TASK PROMPT: Print the line that contains "Elgen Metrics: [68,390,361,593]" and every line that follows it in the data below, ending with the final line; include nothing else.

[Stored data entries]
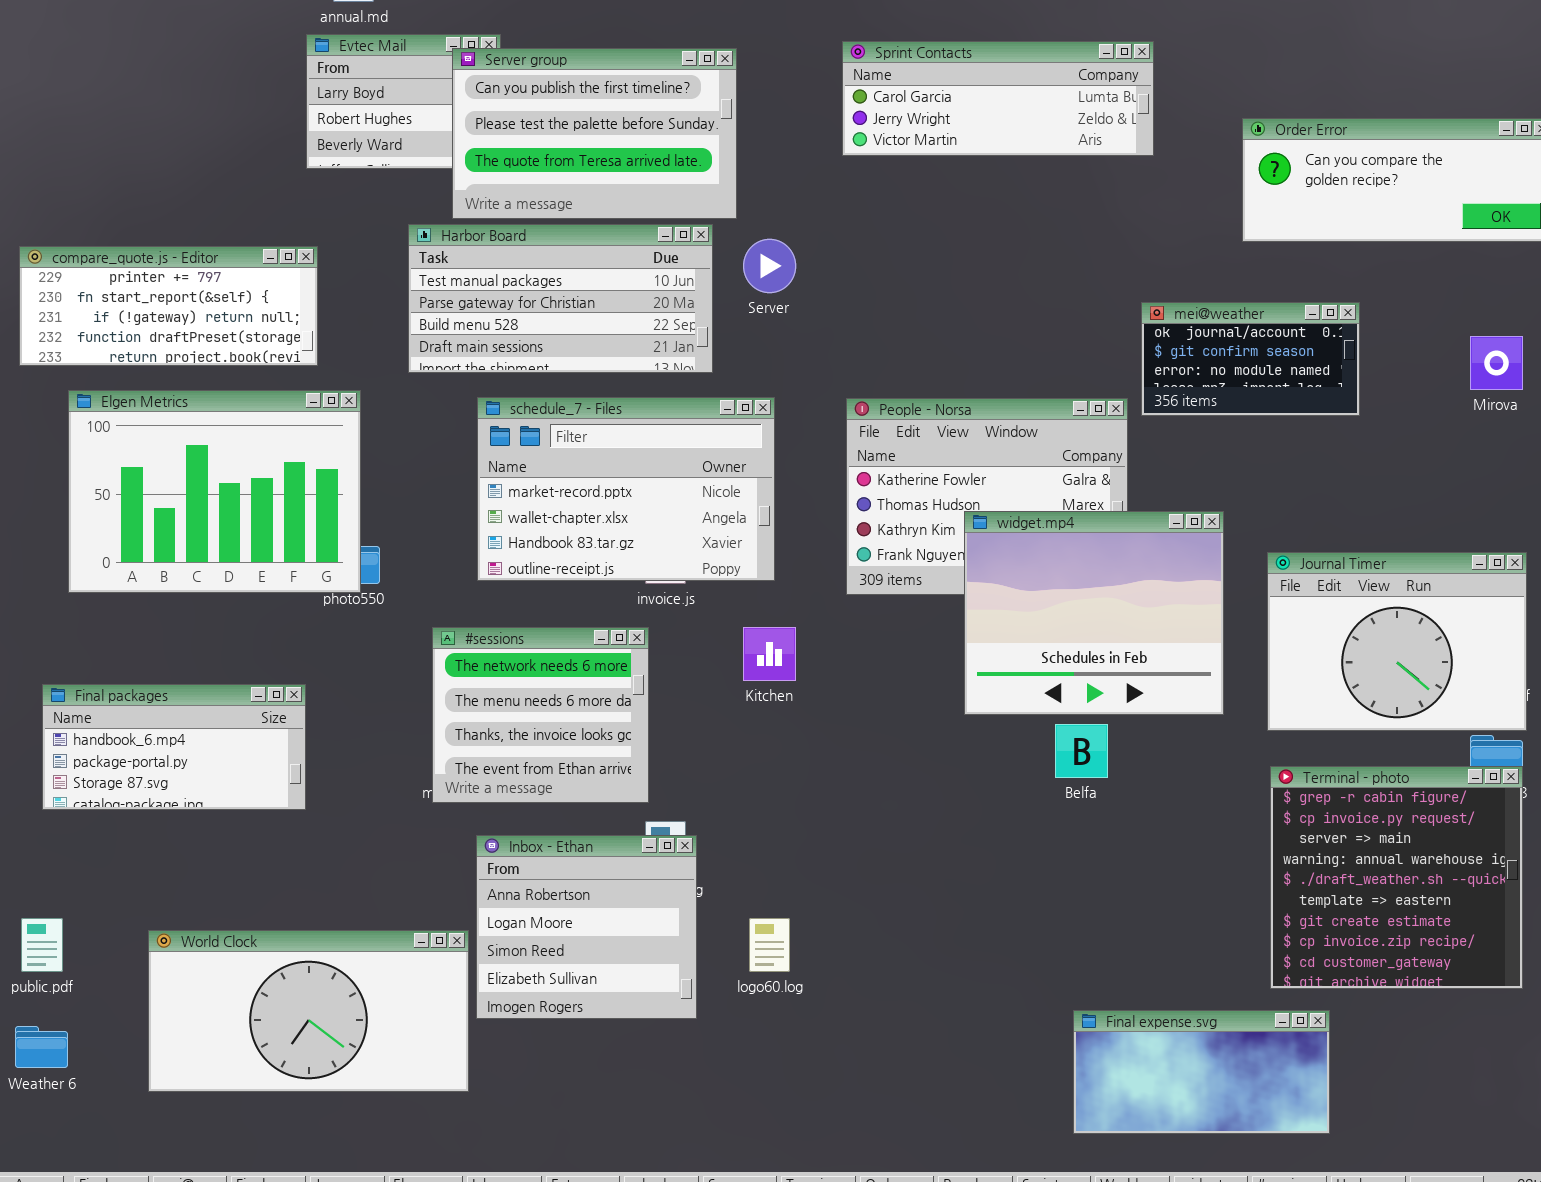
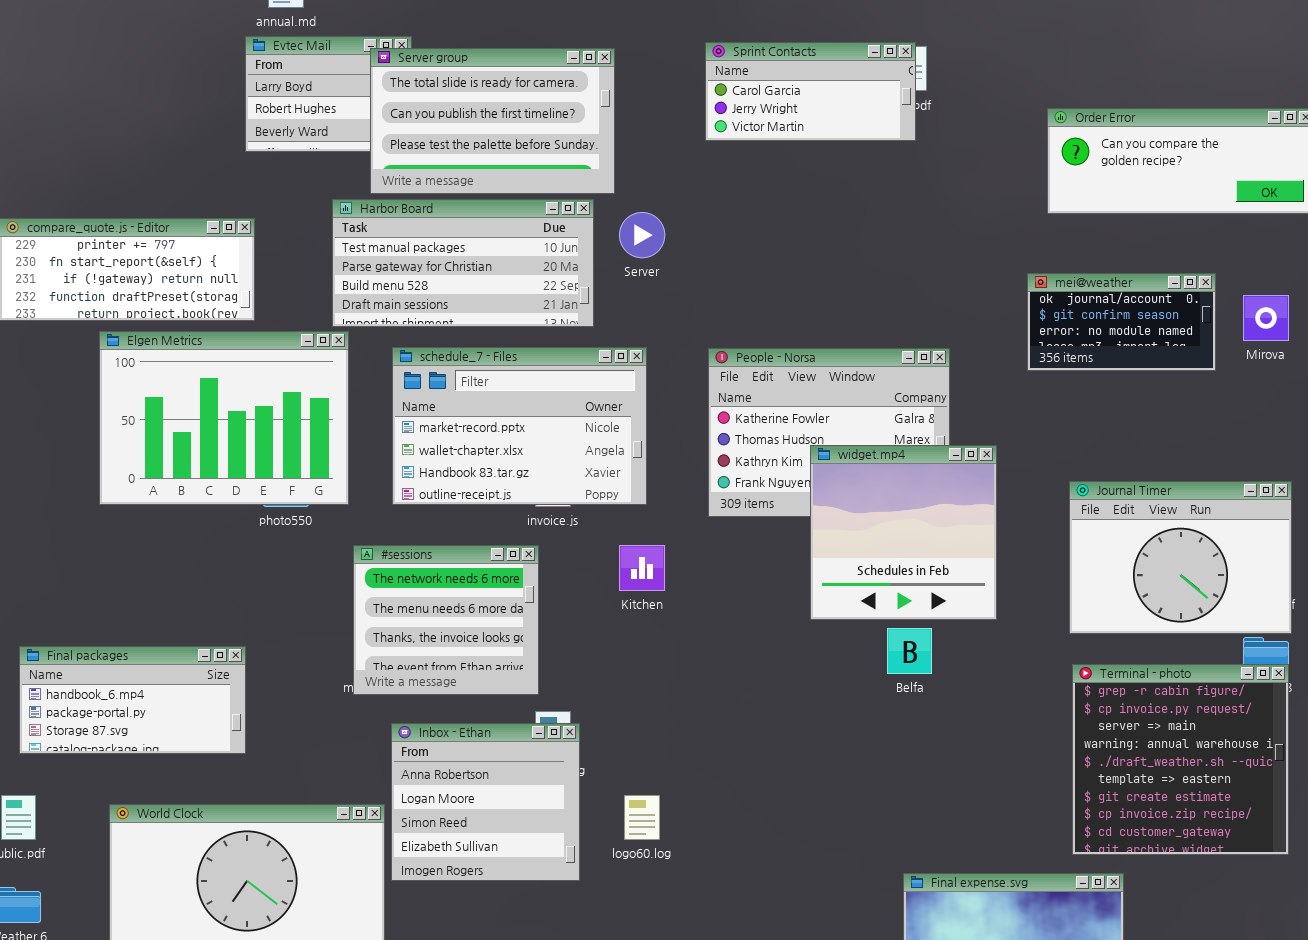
Sprint Contacts: [842,41,1154,156] -> [705,42,916,141], resized
Server group: [452,48,737,219] -> [370,48,615,194], scrolled up 1 row
mei@weather: [1141,302,1360,416] -> [1027,273,1216,371], moved
Elgen Metrics: [68,390,361,593] -> [99,331,349,505], moved
widget.mp4: [964,511,1224,715] -> [810,445,997,620], resized
Final packages: [42,684,306,810] -> [19,646,246,754], moved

SOLUTION:
Elgen Metrics: [68,390,361,593] -> [99,331,349,505], moved
widget.mp4: [964,511,1224,715] -> [810,445,997,620], resized
Final packages: [42,684,306,810] -> [19,646,246,754], moved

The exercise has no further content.